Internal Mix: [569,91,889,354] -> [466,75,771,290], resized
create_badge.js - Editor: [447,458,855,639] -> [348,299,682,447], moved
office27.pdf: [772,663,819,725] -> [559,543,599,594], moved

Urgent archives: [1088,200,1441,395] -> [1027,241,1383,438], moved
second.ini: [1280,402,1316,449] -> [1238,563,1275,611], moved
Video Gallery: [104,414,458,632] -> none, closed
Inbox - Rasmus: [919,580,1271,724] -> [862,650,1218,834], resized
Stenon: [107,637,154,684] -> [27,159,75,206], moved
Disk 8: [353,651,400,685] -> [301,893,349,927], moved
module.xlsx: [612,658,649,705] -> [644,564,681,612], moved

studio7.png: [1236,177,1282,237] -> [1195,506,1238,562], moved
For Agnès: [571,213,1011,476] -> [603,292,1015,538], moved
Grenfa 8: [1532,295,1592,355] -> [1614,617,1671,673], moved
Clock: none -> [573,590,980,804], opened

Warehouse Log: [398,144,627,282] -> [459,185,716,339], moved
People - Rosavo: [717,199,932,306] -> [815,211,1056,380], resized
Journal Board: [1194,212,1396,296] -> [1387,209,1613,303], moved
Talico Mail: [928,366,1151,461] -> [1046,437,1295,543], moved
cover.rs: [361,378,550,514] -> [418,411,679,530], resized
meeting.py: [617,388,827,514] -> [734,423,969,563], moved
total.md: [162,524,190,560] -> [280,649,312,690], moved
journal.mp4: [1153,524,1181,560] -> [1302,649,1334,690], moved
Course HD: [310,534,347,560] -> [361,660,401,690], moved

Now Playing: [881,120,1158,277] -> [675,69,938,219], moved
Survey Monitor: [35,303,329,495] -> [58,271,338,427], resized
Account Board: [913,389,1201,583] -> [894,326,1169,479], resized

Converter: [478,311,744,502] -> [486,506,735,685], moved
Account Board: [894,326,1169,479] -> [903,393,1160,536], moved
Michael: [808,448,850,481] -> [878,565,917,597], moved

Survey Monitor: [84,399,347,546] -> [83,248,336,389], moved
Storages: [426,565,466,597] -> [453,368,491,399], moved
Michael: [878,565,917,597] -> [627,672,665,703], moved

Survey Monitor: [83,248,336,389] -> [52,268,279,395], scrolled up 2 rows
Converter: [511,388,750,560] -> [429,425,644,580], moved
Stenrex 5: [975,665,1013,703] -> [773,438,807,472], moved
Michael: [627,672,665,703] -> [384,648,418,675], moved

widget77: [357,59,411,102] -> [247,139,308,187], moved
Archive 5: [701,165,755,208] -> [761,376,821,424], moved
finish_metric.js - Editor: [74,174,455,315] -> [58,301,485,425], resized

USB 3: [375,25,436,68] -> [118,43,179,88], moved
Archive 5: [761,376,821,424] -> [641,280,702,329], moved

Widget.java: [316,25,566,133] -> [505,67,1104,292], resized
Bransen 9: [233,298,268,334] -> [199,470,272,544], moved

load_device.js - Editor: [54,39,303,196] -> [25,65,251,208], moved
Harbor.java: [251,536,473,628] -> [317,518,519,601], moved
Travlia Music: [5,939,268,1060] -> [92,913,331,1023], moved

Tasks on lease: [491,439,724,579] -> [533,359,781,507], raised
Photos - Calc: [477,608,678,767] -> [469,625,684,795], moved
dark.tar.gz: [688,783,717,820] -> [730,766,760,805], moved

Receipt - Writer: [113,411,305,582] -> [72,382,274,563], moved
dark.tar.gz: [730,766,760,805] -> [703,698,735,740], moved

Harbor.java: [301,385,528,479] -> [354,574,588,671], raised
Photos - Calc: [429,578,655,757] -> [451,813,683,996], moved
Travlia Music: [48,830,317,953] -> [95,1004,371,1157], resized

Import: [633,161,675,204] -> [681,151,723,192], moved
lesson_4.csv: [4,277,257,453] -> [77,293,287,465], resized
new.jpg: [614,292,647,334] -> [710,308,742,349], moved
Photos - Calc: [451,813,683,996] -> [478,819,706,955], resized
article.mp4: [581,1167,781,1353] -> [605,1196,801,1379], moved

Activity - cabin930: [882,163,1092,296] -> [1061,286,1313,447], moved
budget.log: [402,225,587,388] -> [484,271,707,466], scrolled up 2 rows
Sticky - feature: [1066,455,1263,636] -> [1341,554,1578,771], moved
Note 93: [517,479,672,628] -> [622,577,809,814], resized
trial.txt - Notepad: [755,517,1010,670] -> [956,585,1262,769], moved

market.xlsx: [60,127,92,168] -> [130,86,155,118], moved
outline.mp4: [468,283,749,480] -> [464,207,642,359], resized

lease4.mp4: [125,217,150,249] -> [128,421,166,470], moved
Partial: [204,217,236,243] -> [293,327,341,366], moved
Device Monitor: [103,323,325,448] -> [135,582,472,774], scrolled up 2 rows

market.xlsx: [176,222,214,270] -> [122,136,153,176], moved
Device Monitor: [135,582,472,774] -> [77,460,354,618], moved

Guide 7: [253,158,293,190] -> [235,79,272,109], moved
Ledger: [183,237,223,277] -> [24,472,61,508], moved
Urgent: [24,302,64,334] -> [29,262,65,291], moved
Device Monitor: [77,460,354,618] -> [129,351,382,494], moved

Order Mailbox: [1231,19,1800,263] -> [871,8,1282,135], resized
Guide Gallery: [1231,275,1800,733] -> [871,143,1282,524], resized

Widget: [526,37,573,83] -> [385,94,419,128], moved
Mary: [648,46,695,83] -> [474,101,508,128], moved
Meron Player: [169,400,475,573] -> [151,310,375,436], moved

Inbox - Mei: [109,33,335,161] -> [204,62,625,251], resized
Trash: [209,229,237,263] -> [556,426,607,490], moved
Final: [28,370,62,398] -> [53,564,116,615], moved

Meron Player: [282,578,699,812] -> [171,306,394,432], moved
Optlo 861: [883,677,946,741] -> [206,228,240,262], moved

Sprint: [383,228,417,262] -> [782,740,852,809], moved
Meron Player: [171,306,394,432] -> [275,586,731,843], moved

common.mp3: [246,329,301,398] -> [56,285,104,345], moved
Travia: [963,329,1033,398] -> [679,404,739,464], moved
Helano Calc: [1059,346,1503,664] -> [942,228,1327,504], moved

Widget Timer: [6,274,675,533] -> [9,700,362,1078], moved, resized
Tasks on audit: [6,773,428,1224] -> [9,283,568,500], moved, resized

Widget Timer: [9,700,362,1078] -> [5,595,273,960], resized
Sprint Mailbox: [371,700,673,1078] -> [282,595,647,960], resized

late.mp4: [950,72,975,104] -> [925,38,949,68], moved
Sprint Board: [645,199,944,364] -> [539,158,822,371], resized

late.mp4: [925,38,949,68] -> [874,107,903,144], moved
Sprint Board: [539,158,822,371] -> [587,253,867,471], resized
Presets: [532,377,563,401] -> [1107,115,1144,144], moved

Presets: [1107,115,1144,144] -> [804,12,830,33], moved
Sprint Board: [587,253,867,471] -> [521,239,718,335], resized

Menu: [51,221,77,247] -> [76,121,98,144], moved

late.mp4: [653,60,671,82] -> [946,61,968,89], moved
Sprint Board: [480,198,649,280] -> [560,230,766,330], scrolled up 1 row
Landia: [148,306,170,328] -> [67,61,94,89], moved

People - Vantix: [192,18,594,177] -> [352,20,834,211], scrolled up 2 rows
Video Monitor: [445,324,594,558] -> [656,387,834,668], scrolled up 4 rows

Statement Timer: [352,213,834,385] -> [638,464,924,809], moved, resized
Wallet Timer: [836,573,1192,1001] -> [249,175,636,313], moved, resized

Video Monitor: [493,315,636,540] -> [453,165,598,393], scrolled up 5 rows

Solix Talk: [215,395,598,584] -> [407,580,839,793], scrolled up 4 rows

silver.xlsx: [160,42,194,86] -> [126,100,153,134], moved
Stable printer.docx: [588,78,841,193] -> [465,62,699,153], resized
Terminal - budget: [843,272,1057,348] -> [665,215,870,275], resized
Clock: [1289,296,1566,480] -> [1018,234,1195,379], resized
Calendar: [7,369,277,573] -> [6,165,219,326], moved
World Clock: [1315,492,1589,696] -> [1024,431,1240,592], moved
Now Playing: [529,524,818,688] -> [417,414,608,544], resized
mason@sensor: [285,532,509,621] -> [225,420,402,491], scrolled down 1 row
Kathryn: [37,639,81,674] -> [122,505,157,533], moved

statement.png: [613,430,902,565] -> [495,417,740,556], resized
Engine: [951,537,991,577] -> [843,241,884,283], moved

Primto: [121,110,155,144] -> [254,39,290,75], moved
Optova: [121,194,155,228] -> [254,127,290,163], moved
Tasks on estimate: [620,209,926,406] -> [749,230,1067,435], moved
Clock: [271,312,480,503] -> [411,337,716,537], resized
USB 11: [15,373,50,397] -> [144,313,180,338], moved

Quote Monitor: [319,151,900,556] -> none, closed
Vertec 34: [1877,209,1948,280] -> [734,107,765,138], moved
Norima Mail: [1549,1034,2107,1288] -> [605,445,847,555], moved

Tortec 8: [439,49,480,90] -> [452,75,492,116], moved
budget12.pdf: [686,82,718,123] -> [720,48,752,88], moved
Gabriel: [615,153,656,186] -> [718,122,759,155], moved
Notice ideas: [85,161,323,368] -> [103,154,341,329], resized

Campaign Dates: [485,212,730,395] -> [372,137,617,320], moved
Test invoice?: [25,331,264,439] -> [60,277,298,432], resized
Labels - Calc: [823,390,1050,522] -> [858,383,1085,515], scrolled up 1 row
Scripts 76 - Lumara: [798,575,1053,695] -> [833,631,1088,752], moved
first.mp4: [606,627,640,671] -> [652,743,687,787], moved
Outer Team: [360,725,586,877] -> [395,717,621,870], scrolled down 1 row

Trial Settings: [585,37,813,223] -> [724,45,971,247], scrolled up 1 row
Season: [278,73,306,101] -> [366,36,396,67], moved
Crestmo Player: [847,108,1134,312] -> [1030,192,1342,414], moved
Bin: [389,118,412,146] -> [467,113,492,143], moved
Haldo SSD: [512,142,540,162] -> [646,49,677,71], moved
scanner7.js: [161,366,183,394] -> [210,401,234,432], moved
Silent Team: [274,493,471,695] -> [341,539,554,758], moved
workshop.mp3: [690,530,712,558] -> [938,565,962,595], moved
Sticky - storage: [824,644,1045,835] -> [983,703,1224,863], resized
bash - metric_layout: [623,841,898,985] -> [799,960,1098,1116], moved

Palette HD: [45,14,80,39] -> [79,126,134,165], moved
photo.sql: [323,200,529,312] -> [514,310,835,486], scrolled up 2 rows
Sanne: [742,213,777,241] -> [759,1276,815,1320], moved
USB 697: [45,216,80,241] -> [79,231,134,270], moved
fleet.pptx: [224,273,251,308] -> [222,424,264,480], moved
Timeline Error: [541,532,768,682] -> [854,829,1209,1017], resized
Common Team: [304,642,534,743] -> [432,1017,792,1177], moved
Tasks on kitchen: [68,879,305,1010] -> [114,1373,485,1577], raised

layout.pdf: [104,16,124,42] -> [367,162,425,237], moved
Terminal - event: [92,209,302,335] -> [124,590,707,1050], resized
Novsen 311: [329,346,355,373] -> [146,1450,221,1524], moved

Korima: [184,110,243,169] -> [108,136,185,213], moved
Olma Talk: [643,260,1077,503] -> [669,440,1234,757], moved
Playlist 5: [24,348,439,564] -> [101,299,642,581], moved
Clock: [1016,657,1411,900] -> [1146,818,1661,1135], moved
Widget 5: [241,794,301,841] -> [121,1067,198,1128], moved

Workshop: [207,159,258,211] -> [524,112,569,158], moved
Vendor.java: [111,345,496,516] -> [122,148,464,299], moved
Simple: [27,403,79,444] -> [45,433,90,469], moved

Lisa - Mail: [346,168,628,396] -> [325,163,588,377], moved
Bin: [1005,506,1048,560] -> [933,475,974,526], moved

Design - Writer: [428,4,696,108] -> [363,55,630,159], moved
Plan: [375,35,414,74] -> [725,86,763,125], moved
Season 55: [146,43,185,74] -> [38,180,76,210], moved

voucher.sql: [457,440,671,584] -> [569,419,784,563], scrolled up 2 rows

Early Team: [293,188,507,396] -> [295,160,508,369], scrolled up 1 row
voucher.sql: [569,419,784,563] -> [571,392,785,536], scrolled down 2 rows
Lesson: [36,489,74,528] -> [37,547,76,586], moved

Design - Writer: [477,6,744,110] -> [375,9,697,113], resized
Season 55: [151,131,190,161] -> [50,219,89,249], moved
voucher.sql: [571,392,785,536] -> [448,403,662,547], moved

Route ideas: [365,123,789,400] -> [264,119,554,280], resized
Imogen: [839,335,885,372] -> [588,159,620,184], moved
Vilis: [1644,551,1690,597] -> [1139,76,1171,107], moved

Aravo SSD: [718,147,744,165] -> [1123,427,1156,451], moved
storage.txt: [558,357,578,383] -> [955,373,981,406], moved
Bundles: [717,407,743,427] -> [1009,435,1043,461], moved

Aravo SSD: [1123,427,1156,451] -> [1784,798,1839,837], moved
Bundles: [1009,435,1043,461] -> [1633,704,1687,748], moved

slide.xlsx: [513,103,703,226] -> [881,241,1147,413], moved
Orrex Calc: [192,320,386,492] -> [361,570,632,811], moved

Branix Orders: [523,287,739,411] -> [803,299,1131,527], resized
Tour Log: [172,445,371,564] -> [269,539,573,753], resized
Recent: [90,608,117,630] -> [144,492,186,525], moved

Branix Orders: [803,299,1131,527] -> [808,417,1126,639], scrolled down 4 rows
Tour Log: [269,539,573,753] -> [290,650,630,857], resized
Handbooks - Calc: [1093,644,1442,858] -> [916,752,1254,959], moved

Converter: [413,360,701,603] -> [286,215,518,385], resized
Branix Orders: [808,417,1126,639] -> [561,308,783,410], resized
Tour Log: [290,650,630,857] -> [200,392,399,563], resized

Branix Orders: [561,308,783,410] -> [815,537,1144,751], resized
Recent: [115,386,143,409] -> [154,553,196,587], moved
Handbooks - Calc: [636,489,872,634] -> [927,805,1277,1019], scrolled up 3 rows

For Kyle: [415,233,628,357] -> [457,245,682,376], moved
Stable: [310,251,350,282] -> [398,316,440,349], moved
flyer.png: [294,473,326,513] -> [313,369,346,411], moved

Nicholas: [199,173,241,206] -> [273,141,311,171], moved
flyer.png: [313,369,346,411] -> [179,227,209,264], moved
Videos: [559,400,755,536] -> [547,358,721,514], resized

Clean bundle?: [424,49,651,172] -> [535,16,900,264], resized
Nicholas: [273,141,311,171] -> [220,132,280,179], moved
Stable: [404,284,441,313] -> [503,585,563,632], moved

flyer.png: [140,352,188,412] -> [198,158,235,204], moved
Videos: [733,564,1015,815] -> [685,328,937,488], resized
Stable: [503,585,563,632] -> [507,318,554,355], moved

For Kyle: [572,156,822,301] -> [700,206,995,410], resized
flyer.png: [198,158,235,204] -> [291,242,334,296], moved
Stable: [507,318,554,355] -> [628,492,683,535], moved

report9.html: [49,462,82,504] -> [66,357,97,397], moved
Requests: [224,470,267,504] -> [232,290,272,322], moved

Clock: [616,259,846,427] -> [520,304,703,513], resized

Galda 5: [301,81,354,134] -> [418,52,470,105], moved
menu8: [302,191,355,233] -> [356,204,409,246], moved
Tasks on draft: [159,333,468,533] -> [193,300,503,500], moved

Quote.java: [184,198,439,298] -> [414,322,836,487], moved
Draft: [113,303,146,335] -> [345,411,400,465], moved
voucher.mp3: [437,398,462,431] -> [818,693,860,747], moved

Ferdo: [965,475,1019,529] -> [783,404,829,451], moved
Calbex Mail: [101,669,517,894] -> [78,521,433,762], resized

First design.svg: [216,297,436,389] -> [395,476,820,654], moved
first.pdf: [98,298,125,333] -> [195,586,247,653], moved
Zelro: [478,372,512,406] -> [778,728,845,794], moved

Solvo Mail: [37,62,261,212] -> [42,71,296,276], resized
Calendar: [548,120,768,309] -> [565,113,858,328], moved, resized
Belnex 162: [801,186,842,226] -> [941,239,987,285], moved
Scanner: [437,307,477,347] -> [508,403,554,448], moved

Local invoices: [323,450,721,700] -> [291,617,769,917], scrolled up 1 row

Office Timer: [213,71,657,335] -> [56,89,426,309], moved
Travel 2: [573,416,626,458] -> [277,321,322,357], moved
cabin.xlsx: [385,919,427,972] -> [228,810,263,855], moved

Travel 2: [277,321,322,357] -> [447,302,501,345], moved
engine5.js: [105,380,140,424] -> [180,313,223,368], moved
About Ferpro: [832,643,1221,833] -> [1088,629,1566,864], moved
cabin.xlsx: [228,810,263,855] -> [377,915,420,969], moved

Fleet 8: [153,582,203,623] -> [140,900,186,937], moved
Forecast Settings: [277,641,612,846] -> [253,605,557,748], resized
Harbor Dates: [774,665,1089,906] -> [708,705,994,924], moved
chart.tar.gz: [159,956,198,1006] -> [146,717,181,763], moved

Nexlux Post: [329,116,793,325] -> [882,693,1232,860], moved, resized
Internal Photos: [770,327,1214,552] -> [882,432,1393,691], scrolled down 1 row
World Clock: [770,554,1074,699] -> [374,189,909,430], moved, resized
········
■ INSTRUCTIONS FOR THE TASK: If a line comes after the one that contains "Inbox - Rasmus: [919,580,1271,724]", leave it out; return every line of the entries up to that point exactly, starting with the first, with that line included.

■ SOLUTION TO THIS TASK:
Internal Mix: [569,91,889,354] -> [466,75,771,290], resized
create_badge.js - Editor: [447,458,855,639] -> [348,299,682,447], moved
office27.pdf: [772,663,819,725] -> [559,543,599,594], moved

Urgent archives: [1088,200,1441,395] -> [1027,241,1383,438], moved
second.ini: [1280,402,1316,449] -> [1238,563,1275,611], moved
Video Gallery: [104,414,458,632] -> none, closed
Inbox - Rasmus: [919,580,1271,724] -> [862,650,1218,834], resized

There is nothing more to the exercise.